+++ Material provided +++
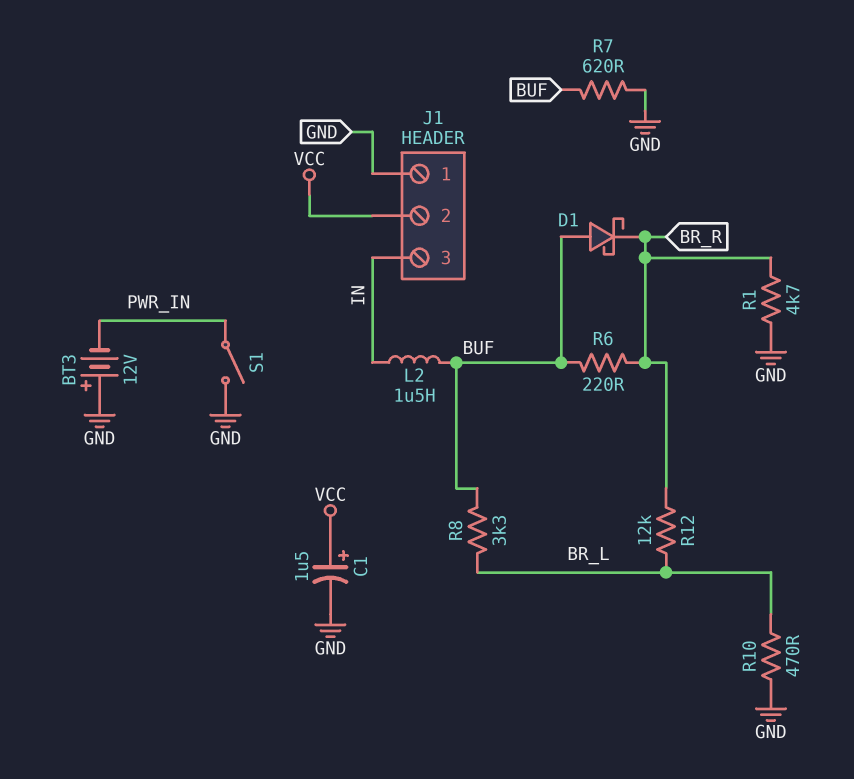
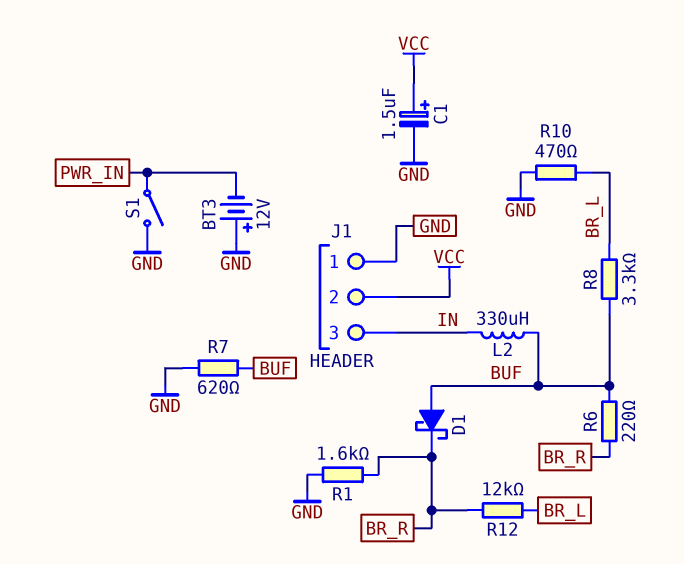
L2: 1.5uH (BUF, IN) -> 330uH (BUF, IN)
R1: 4.7k (BR_R, GND) -> 1.6k (BR_R, GND)

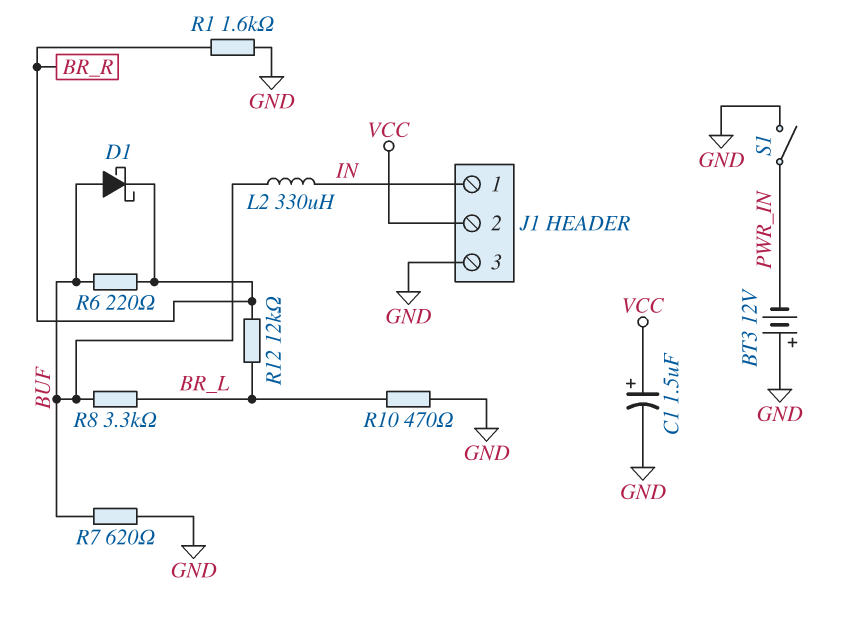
J1 pin 1: GND -> IN
J1 pin 3: IN -> GND

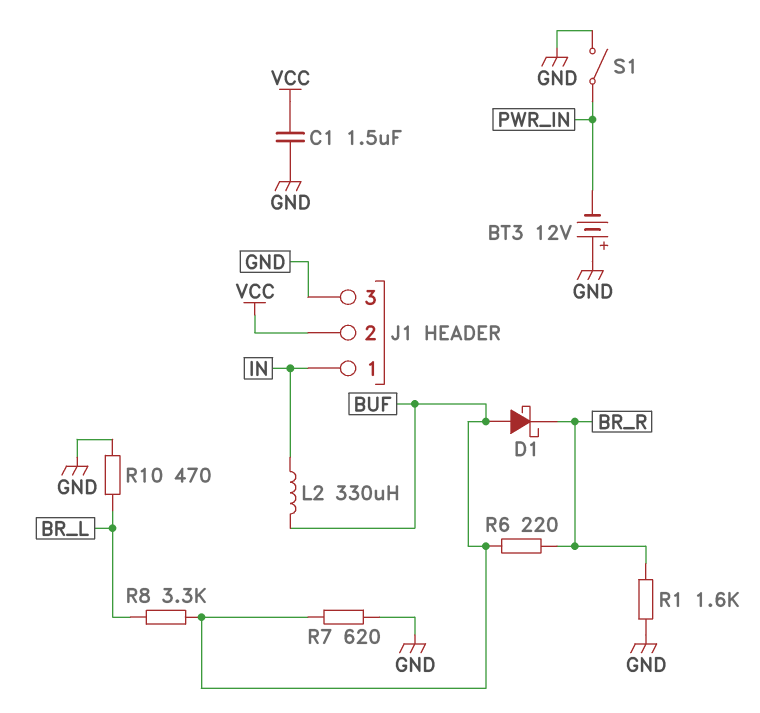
C1: 1.5uF (plus VCC, minus GND) -> 1.5uF (GND, VCC)
R12: 12k (BR_L, BR_R) -> none

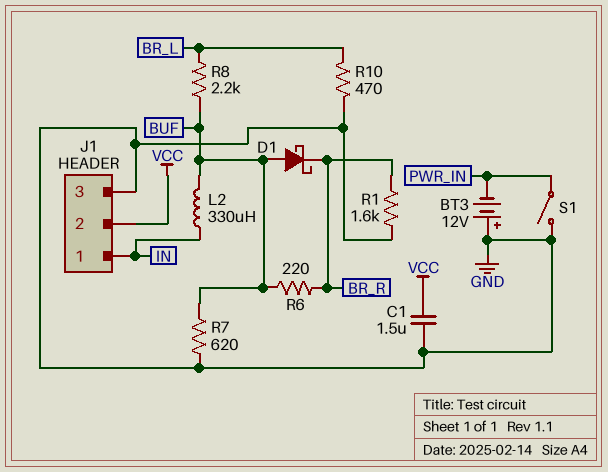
R8: 3.3k (BR_L, BUF) -> 2.2k (BR_L, BUF)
+++
# Work order
Repeat each record exactly as shown above, dropping all images.

# Written answer
L2: 1.5uH (BUF, IN) -> 330uH (BUF, IN)
R1: 4.7k (BR_R, GND) -> 1.6k (BR_R, GND)

J1 pin 1: GND -> IN
J1 pin 3: IN -> GND

C1: 1.5uF (plus VCC, minus GND) -> 1.5uF (GND, VCC)
R12: 12k (BR_L, BR_R) -> none

R8: 3.3k (BR_L, BUF) -> 2.2k (BR_L, BUF)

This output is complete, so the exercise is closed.